### PROBLEM
Copy word for word the lines of the records that begin with the line containing "coordinates (125, 187)." and end with the line containing "Locate an element on the screen. The".
*** Opening of SOURCE RECORDS ***
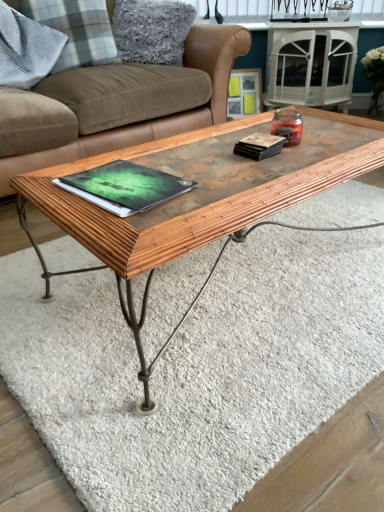
In order to face wooden picture frame at upper center, should I rotate leftwards or rightwards?

To align with it, rotate right about 7.126°.

Measure the distance between gray plaid pillow at upper left, the second pillow from the left, and camera.

gray plaid pillow at upper left, the second pillow from the left, and camera are 2.12 meters apart from each other.

This screenshot has height=512, width=384. What do you see at coordinates (125, 187) in the screenshot?
I see `green matte book at center, arranged as the first book when ordered from the bottom` at bounding box center [125, 187].

Describe the element at coordinates (26, 49) in the screenshot. I see `gray plaid pillow at upper left, positioned as the first pillow in left-to-right order` at that location.

I want to click on white glossy side table at upper center, so click(311, 66).

How many degrees apart are the facing directions of fluffy gray pillow at upper left, the first pillow in the right-to-left sequence, and white glossy side table at upper center?

They differ by 12.3 degrees in their facing directions.

Which is nearer, (148,24) or (287,81)?

The point (148,24) is closer to the camera.

Is fluffy gray pillow at upper left, the first pillow in the right-to-left sequence, not inside white glossy side table at upper center?

Yes, fluffy gray pillow at upper left, the first pillow in the right-to-left sequence, is outside of white glossy side table at upper center.

How far apart are fluffy gray pillow at upper left, marked as the third pillow in a left-to-right arrangement, and white glossy side table at upper center?

A distance of 93.01 centimeters exists between fluffy gray pillow at upper left, marked as the third pillow in a left-to-right arrangement, and white glossy side table at upper center.

Which object is positioned more to the left, green matte book at center, which appears as the 2th book when viewed from the top, or white glossy side table at upper center?

Positioned to the left is green matte book at center, which appears as the 2th book when viewed from the top.

From their relative heights in the image, would you say green matte book at center, acting as the first book starting from the left, is taller or shorter than white glossy side table at upper center?

green matte book at center, acting as the first book starting from the left, is shorter than white glossy side table at upper center.

Which is correct: green matte book at center, acting as the first book starting from the left, is inside white glossy side table at upper center, or outside of it?

green matte book at center, acting as the first book starting from the left, is outside white glossy side table at upper center.

How far apart are green matte book at center, acting as the first book starting from the left, and white glossy side table at upper center?

green matte book at center, acting as the first book starting from the left, and white glossy side table at upper center are 7.38 feet apart from each other.

From the image's perspective, relative to white glossy side table at upper center, is brown leather couch at center above or below?

brown leather couch at center is below white glossy side table at upper center.

In the scene shown: Is brown leather couch at center oriented away from white glossy side table at upper center?

No, brown leather couch at center is not facing the opposite direction of white glossy side table at upper center.

Would you say brown leather couch at center is inside or outside white glossy side table at upper center?

brown leather couch at center is not enclosed by white glossy side table at upper center.

Is brown leather couch at center touching white glossy side table at upper center?

They are not placed beside each other.

Is wooden picture frame at upper center to the left of matte black book at upper right, acting as the first book starting from the top, from the viewer's perspective?

No.

Is wooden picture frame at upper center oriented away from matte black book at upper right, acting as the first book starting from the top?

No.

Who is shorter, wooden picture frame at upper center or matte black book at upper right, acting as the first book starting from the top?

Standing shorter between the two is matte black book at upper right, acting as the first book starting from the top.

From the image's perspective, which is below, wooden picture frame at upper center or matte black book at upper right, acting as the second book starting from the left?

matte black book at upper right, acting as the second book starting from the left.

Is point (234, 152) less distant than point (319, 89)?

That is True.

Considering the relative sizes of matte black book at upper right, which is the 2th book in bottom-to-top order, and white glossy side table at upper center in the image provided, is matte black book at upper right, which is the 2th book in bottom-to-top order, smaller than white glossy side table at upper center?

Correct, matte black book at upper right, which is the 2th book in bottom-to-top order, occupies less space than white glossy side table at upper center.

Which is more to the right, matte black book at upper right, acting as the second book starting from the left, or white glossy side table at upper center?

Positioned to the right is white glossy side table at upper center.

This screenshot has width=384, height=512. In order to click on side table behind the matte black book at upper right, which is counted as the first book, starting from the right in this screenshot , I will do `click(311, 66)`.

Looking at this image, can you confirm if wooden textured coffee table at center is taller than white glossy side table at upper center?

In fact, wooden textured coffee table at center may be shorter than white glossy side table at upper center.

Is wooden textured coffee table at center to the right of white glossy side table at upper center from the viewer's perspective?

In fact, wooden textured coffee table at center is to the left of white glossy side table at upper center.

Locate an element on the screen. coffee table lying below the white glossy side table at upper center (from the image's perspective) is located at coordinates (203, 195).

Is wooden picture frame at upper center turned away from gray plaid pillow at upper left, which is the 3th pillow in right-to-left order?

No.

From a real-world perspective, is wooden picture frame at upper center positioned above or below gray plaid pillow at upper left, positioned as the first pillow in left-to-right order?

From a real-world perspective, wooden picture frame at upper center is physically below gray plaid pillow at upper left, positioned as the first pillow in left-to-right order.

How far apart are wooden picture frame at upper center and gray plaid pillow at upper left, positioned as the first pillow in left-to-right order?

4.63 feet.

Does wooden picture frame at upper center have a greater height compared to gray plaid pillow at upper left, positioned as the first pillow in left-to-right order?

No.

Which pillow is the 1st one when counting from the front of the white glossy side table at upper center? Please provide its 2D coordinates.

[(151, 30)]

From the image's perspective, starting from the white glossy side table at upper center, which book is the 2nd one below? Please provide its 2D coordinates.

[(125, 187)]

From the image, which object appears to be farther from wooden textured coffee table at center, white glossy side table at upper center or gray plaid pillow at upper left, the second pillow when ordered from right to left?

Based on the image, white glossy side table at upper center appears to be further to wooden textured coffee table at center.

Based on their spatial positions, is brown leather couch at center or matte black book at upper right, which is counted as the first book, starting from the right, closer to wooden textured coffee table at center?

matte black book at upper right, which is counted as the first book, starting from the right, lies closer to wooden textured coffee table at center than the other object.

Which object lies further to the anchor point gray plaid pillow at upper left, the second pillow from the left, wooden textured coffee table at center or gray plaid pillow at upper left, positioned as the first pillow in left-to-right order?

wooden textured coffee table at center.

Which object lies further to the anchor point gray plaid pillow at upper left, the second pillow when ordered from right to left, brown leather couch at center or green matte book at center, acting as the first book starting from the left?

green matte book at center, acting as the first book starting from the left, lies further to gray plaid pillow at upper left, the second pillow when ordered from right to left, than the other object.

Estimate the real-world distances between objects in this image. Which object is further from gray plaid pillow at upper left, which is the 3th pillow in right-to-left order, white glossy side table at upper center or brown leather couch at center?

white glossy side table at upper center is positioned further to the anchor gray plaid pillow at upper left, which is the 3th pillow in right-to-left order.

When comparing their distances from green matte book at center, arranged as the first book when ordered from the bottom, does fluffy gray pillow at upper left, marked as the third pillow in a left-to-right arrangement, or gray plaid pillow at upper left, positioned as the first pillow in left-to-right order, seem further?

The object further to green matte book at center, arranged as the first book when ordered from the bottom, is fluffy gray pillow at upper left, marked as the third pillow in a left-to-right arrangement.

Looking at the image, which one is located further to brown leather couch at center, gray plaid pillow at upper left, the second pillow when ordered from right to left, or gray plaid pillow at upper left, positioned as the first pillow in left-to-right order?

gray plaid pillow at upper left, positioned as the first pillow in left-to-right order, lies further to brown leather couch at center than the other object.

From the image, which object appears to be nearer to wooden textured coffee table at center, brown leather couch at center or gray plaid pillow at upper left, the second pillow from the left?

Among the two, brown leather couch at center is located nearer to wooden textured coffee table at center.

What are the coordinates of `pillow located between gray plaid pillow at upper left, which is the 3th pillow in right-to-left order, and fluffy gray pillow at upper left, the first pillow in the right-to-left sequence, in the left-right direction` in the screenshot? It's located at (76, 30).

Where is `book between gray plaid pillow at upper left, which is the 3th pillow in right-to-left order, and matte black book at upper right, which is the 2th book in bottom-to-top order`? book between gray plaid pillow at upper left, which is the 3th pillow in right-to-left order, and matte black book at upper right, which is the 2th book in bottom-to-top order is located at coordinates (125, 187).

Locate an element on the screen. The image size is (384, 512). studio couch between wooden textured coffee table at center and gray plaid pillow at upper left, the second pillow from the left, from front to back is located at coordinates (108, 106).

Locate an element on the screen. studio couch positioned between green matte book at center, placed as the 2th book when sorted from right to left, and white glossy side table at upper center from near to far is located at coordinates (108, 106).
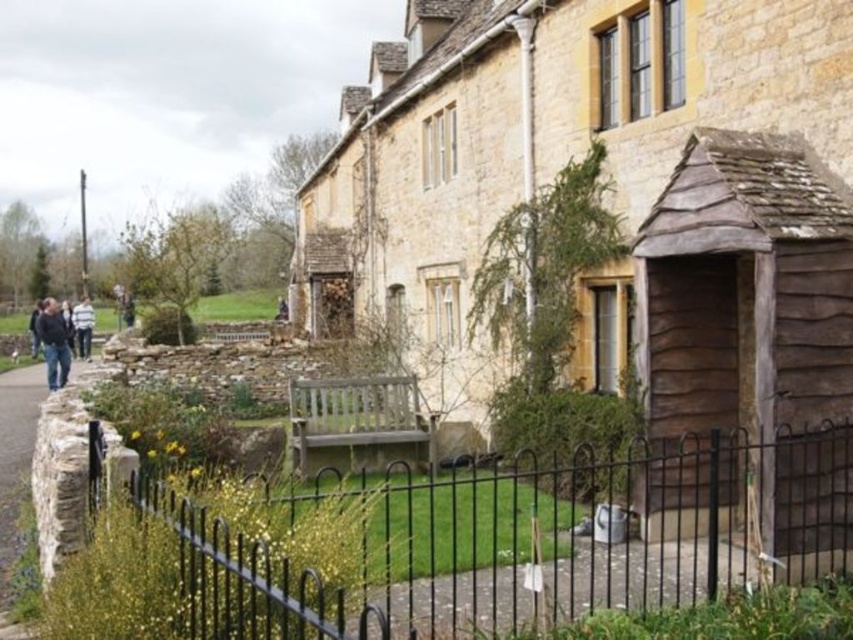
You are standing at the point marked by coordinates point [613,193] in the image. What object are you directly in front of?

The point [613,193] marks the wooden shed at center right, so you are directly in front of the wooden shed at center right.

Based on the photo, you are a visitor standing at the entrance of the stone building and want to walk towards the wooden shed. There is a stone paved path at lower left and dark blue jeans at left in your way. Which object is lower in height that you might need to step over?

The stone paved path at lower left has a lesser height compared to dark blue jeans at left, so you would need to step over the dark blue jeans at left since it is taller.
*** Close of SOURCE RECORDS ***
### ANSWER TO THIS EXERCISE
Where is `book between gray plaid pillow at upper left, which is the 3th pillow in right-to-left order, and matte black book at upper right, which is the 2th book in bottom-to-top order`? book between gray plaid pillow at upper left, which is the 3th pillow in right-to-left order, and matte black book at upper right, which is the 2th book in bottom-to-top order is located at coordinates (125, 187).

Locate an element on the screen. The image size is (384, 512). studio couch between wooden textured coffee table at center and gray plaid pillow at upper left, the second pillow from the left, from front to back is located at coordinates (108, 106).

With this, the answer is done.